* TASK DETAILS: Work out how many lines of the records hold the string "truck", and reply with that number alone.

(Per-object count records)
· · · · · · ·
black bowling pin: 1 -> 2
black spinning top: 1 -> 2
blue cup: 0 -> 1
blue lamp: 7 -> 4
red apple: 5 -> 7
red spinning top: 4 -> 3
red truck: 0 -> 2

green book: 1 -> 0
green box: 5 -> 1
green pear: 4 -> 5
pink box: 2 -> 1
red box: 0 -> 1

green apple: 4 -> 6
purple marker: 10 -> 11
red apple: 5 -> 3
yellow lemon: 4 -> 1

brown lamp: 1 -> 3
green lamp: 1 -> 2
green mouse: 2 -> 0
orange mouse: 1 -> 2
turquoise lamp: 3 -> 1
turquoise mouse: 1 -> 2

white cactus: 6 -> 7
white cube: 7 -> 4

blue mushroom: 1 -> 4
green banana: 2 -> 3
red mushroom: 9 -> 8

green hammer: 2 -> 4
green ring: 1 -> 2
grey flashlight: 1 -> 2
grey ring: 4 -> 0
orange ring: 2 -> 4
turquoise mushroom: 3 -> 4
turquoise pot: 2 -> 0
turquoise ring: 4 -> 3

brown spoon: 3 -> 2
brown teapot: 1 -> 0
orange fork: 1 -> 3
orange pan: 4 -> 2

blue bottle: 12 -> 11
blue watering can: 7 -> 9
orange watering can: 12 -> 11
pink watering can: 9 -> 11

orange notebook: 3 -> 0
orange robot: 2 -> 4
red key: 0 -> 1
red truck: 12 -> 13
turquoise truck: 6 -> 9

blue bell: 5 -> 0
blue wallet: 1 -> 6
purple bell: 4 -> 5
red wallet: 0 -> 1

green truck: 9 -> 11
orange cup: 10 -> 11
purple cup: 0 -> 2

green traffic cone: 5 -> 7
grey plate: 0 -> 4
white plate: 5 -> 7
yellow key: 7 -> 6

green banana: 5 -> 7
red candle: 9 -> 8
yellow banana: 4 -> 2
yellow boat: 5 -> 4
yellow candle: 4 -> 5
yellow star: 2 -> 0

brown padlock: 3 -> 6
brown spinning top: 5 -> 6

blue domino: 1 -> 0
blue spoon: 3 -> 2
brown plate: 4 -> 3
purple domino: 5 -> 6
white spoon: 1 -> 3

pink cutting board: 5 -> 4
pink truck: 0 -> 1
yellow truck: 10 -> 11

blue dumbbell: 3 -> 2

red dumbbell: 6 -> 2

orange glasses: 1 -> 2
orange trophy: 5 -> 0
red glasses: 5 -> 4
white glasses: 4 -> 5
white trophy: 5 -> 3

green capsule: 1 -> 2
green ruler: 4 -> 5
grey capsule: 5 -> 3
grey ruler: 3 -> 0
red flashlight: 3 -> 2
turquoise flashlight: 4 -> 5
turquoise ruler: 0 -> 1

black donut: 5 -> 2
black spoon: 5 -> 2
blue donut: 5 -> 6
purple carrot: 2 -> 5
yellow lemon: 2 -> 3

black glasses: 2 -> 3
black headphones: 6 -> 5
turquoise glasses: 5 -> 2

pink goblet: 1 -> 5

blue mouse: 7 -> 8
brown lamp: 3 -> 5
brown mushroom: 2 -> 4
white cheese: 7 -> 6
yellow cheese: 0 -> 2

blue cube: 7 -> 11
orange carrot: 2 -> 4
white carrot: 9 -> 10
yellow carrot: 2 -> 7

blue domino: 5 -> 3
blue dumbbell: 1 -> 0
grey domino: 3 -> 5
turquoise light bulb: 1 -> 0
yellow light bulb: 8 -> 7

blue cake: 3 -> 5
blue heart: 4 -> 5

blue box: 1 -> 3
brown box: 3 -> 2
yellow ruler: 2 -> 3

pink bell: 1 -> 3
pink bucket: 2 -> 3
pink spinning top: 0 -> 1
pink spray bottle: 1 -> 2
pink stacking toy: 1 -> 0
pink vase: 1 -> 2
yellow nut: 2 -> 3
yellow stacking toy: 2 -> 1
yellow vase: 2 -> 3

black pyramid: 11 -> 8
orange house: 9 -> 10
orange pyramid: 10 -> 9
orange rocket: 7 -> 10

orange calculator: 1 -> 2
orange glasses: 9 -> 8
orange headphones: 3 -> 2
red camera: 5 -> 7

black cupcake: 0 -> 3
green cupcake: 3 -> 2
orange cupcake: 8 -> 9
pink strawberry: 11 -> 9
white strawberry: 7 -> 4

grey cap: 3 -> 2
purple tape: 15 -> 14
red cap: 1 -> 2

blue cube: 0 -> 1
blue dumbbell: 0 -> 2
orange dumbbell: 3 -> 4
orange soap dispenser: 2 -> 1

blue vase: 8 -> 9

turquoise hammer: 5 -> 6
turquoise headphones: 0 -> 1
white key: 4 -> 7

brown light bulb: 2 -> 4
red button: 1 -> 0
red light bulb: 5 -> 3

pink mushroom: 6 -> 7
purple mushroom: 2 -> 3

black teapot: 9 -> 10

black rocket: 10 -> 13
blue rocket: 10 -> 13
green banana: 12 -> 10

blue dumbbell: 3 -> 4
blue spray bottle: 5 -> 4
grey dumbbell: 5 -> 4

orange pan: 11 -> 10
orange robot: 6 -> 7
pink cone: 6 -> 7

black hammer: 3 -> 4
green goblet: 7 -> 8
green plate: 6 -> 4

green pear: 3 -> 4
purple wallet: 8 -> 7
· · · · · · ·
* RESPONSE AREA: 6